▽
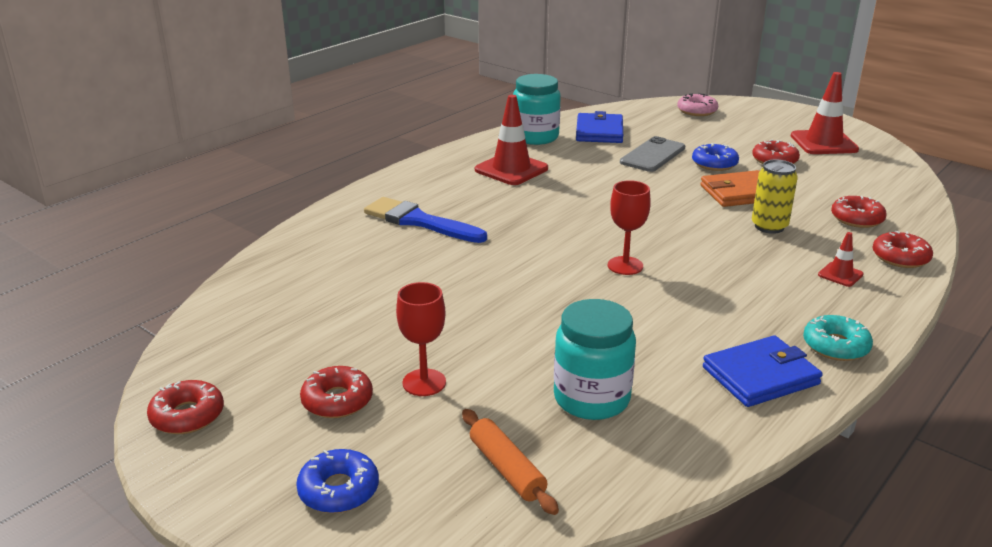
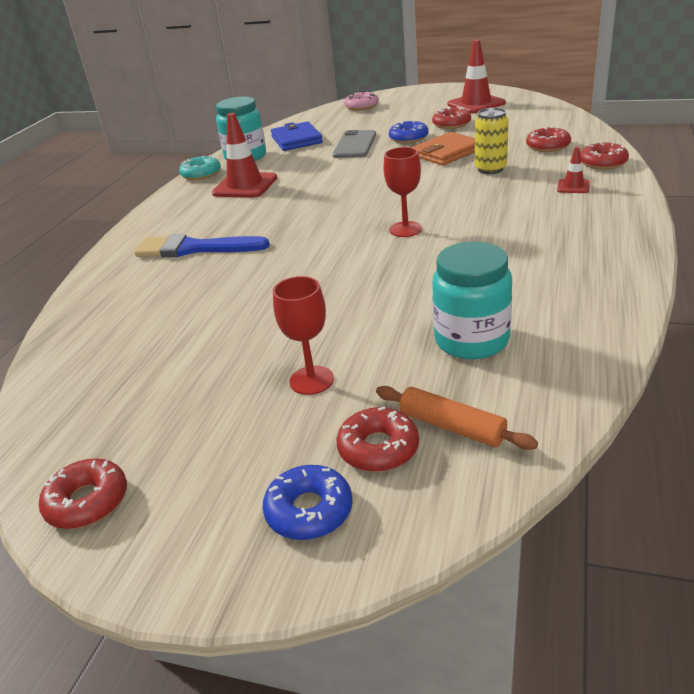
camera: 20 degrees left, 5 degrees up
(337, 400) = (239, 427): red donut -> red donut (378, 448)
(760, 376) = (586, 276): blue wallet -> none
(835, 346) = (618, 236): turquoise donut -> turquoise donut (201, 174)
△
## Task to complete
If a line of the data above contains "donut", copy it out.

## Expected answer
(337, 400) = (239, 427): red donut -> red donut (378, 448)
(835, 346) = (618, 236): turquoise donut -> turquoise donut (201, 174)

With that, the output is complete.